**Data under study**
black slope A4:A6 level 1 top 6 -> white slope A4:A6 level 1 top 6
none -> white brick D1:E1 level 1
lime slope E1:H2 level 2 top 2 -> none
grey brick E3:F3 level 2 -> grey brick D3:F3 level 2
...
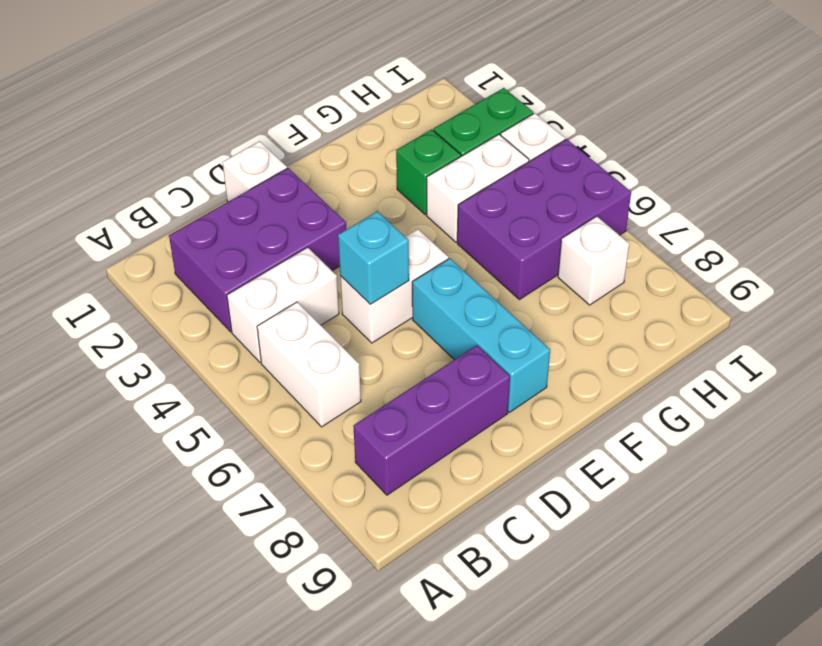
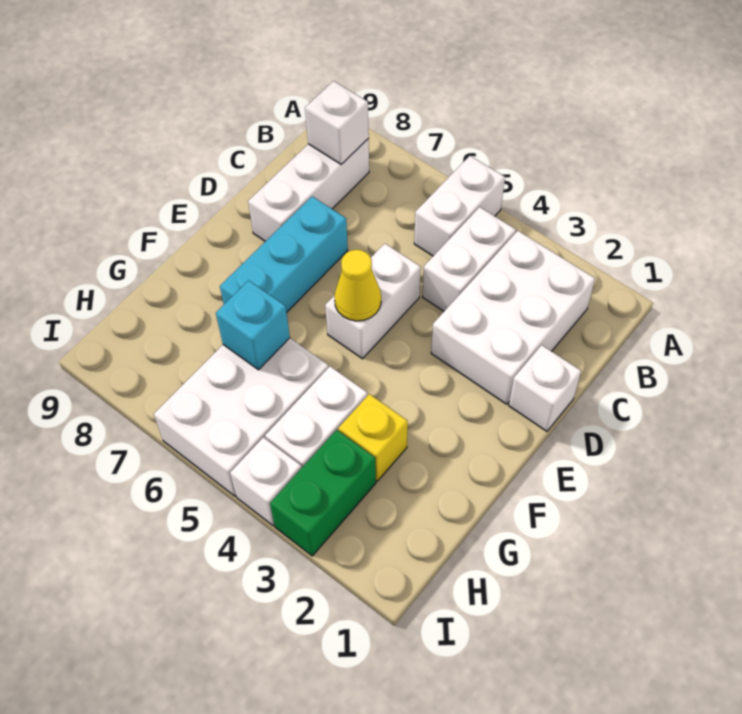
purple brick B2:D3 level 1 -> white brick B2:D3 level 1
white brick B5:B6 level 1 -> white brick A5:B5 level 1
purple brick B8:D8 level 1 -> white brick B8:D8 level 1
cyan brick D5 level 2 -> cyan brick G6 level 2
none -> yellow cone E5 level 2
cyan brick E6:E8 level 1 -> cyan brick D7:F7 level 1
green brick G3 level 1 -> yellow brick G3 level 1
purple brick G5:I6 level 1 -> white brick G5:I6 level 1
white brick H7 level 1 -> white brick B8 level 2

**What is being asked**
An exact copy of the lines above, from the one containing "black slope A4:A6" through the one containing "grey brick E3:F3", is the whole of the answer.

**Response to the exercise**
black slope A4:A6 level 1 top 6 -> white slope A4:A6 level 1 top 6
none -> white brick D1:E1 level 1
lime slope E1:H2 level 2 top 2 -> none
grey brick E3:F3 level 2 -> grey brick D3:F3 level 2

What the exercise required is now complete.